## Task to complete
Below are some records. Return exactly the lines from the one containing "grey clock [231,297,268,331]" through the one containing "brown eraser [362,326,418,352] -> none", both included, and only those.

(Object correspondence data)

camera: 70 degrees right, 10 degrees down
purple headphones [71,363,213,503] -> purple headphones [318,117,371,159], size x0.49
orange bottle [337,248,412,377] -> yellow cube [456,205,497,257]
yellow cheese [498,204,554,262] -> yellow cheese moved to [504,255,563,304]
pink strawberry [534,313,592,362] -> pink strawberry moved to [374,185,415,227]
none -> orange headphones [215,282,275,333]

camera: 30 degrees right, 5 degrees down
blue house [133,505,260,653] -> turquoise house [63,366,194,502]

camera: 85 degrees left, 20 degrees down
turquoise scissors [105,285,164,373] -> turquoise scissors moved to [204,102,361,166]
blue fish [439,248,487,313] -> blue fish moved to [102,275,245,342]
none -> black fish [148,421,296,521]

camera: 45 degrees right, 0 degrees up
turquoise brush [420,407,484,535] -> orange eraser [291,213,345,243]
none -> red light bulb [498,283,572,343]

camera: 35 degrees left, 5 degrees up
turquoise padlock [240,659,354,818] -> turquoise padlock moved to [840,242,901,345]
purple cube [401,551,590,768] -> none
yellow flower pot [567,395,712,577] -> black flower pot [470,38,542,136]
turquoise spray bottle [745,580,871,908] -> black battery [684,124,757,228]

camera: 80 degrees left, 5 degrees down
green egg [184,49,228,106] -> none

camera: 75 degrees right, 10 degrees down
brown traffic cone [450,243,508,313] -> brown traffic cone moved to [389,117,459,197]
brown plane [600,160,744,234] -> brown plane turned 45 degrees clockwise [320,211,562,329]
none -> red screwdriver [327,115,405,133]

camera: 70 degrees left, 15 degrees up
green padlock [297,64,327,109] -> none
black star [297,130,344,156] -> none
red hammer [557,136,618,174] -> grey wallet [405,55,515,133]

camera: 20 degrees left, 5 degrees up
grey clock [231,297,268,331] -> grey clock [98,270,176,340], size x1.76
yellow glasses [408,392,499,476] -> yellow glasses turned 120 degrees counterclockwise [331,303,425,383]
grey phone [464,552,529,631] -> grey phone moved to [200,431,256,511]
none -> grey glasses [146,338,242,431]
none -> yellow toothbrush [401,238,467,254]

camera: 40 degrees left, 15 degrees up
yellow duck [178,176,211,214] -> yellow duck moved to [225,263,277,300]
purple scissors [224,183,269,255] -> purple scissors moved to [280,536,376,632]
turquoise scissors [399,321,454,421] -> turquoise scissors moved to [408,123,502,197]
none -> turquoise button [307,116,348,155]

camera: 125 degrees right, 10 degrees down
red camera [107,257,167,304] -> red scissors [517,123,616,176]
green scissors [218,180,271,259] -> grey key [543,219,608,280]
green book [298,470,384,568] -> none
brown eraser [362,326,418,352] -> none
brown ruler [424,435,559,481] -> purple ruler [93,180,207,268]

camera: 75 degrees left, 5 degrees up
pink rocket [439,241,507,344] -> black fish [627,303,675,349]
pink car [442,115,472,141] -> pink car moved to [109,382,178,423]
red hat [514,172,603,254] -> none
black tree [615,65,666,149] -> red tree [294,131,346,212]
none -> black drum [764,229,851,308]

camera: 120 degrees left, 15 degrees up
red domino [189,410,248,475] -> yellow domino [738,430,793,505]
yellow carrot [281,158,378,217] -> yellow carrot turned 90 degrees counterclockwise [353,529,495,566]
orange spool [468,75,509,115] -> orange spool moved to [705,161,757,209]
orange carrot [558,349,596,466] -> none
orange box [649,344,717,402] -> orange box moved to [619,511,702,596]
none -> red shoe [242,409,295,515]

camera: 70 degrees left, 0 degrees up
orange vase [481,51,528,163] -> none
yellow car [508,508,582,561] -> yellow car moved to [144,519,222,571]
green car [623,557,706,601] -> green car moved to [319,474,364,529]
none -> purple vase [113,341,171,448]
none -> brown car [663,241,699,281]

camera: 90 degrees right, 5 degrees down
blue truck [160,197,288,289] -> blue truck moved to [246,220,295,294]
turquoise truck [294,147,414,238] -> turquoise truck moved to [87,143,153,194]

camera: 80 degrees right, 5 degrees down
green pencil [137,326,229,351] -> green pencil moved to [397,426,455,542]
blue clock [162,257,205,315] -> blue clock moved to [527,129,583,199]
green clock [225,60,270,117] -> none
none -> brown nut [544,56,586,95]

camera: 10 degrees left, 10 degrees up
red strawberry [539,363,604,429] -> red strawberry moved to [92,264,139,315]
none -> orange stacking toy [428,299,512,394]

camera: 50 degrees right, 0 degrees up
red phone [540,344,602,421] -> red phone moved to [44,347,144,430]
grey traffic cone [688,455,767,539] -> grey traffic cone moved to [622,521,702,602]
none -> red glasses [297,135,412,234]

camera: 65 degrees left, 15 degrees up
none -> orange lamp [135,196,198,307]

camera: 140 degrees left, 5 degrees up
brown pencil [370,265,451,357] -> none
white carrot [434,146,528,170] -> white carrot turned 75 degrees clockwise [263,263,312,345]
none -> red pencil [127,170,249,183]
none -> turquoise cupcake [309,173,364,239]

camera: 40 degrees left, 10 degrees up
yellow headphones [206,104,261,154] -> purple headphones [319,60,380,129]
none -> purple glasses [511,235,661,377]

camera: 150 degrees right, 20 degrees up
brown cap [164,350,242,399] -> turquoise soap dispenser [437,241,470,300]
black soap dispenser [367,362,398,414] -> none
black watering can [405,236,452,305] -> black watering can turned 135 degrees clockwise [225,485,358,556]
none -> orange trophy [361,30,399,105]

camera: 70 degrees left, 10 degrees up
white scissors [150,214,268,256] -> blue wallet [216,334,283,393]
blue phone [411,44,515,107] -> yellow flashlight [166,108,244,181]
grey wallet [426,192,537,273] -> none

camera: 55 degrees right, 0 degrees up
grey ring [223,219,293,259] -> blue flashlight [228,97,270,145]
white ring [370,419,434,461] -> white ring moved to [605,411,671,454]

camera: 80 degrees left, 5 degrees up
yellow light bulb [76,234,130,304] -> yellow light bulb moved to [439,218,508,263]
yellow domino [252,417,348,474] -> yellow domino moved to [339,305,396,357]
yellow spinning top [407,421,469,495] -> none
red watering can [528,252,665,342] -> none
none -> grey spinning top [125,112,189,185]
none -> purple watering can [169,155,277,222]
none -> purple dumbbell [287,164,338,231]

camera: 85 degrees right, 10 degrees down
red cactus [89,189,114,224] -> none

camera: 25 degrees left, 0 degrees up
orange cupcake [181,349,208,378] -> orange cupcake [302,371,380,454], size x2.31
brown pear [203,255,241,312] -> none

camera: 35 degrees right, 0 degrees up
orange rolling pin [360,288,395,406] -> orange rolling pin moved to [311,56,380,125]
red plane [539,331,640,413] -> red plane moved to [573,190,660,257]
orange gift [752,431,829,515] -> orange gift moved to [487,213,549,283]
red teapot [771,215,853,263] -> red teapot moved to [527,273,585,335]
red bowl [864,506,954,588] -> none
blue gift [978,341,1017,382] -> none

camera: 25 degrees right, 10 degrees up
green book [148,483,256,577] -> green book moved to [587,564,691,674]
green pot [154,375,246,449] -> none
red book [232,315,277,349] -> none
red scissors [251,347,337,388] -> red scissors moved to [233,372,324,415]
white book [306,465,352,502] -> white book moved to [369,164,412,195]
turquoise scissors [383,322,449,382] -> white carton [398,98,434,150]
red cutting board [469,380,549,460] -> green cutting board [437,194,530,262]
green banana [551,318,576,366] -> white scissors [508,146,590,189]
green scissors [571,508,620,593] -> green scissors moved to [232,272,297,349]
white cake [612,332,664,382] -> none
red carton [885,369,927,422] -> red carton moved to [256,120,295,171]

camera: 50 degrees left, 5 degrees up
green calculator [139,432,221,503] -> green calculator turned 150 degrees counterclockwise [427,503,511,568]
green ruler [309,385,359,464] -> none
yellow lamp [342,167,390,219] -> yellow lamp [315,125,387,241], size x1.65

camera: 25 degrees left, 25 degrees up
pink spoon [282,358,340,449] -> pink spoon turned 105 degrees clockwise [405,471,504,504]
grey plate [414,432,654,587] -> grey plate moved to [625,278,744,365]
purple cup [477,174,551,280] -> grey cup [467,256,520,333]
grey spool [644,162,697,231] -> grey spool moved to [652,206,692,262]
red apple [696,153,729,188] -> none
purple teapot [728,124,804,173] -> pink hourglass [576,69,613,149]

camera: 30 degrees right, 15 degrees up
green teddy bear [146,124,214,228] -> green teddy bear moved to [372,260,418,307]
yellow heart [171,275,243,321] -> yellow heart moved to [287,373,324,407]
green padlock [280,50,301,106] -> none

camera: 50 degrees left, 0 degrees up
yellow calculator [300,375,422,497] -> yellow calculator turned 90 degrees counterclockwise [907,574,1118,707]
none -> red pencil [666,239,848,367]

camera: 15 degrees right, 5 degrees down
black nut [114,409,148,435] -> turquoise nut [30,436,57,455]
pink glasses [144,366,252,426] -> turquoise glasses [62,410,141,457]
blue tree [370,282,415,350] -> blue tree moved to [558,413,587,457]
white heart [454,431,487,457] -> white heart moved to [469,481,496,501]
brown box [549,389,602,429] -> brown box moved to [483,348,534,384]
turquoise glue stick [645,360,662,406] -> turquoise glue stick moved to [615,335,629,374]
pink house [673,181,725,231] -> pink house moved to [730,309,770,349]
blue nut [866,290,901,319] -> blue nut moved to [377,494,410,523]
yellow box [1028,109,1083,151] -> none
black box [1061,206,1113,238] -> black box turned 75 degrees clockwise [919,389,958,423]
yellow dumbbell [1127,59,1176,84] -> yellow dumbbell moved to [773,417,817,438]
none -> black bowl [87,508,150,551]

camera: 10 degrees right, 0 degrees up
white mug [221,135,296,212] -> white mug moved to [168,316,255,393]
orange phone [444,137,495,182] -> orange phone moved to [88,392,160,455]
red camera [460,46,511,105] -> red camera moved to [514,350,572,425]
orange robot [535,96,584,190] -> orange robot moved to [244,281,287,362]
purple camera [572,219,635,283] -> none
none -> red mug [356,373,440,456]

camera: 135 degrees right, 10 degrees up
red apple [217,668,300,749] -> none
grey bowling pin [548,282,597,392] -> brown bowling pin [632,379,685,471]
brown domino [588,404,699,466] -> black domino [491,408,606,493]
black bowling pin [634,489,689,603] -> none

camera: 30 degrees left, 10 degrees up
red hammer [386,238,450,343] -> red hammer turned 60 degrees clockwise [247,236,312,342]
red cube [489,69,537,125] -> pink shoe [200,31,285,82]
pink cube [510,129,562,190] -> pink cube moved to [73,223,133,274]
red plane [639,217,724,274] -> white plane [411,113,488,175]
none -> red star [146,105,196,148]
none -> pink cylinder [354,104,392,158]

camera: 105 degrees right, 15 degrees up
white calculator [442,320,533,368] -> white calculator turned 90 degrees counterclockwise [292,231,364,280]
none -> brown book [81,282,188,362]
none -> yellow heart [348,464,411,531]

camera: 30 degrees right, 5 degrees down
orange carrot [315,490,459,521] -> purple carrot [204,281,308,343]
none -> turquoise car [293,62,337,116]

## Result below
grey clock [231,297,268,331] -> grey clock [98,270,176,340], size x1.76
yellow glasses [408,392,499,476] -> yellow glasses turned 120 degrees counterclockwise [331,303,425,383]
grey phone [464,552,529,631] -> grey phone moved to [200,431,256,511]
none -> grey glasses [146,338,242,431]
none -> yellow toothbrush [401,238,467,254]

camera: 40 degrees left, 15 degrees up
yellow duck [178,176,211,214] -> yellow duck moved to [225,263,277,300]
purple scissors [224,183,269,255] -> purple scissors moved to [280,536,376,632]
turquoise scissors [399,321,454,421] -> turquoise scissors moved to [408,123,502,197]
none -> turquoise button [307,116,348,155]

camera: 125 degrees right, 10 degrees down
red camera [107,257,167,304] -> red scissors [517,123,616,176]
green scissors [218,180,271,259] -> grey key [543,219,608,280]
green book [298,470,384,568] -> none
brown eraser [362,326,418,352] -> none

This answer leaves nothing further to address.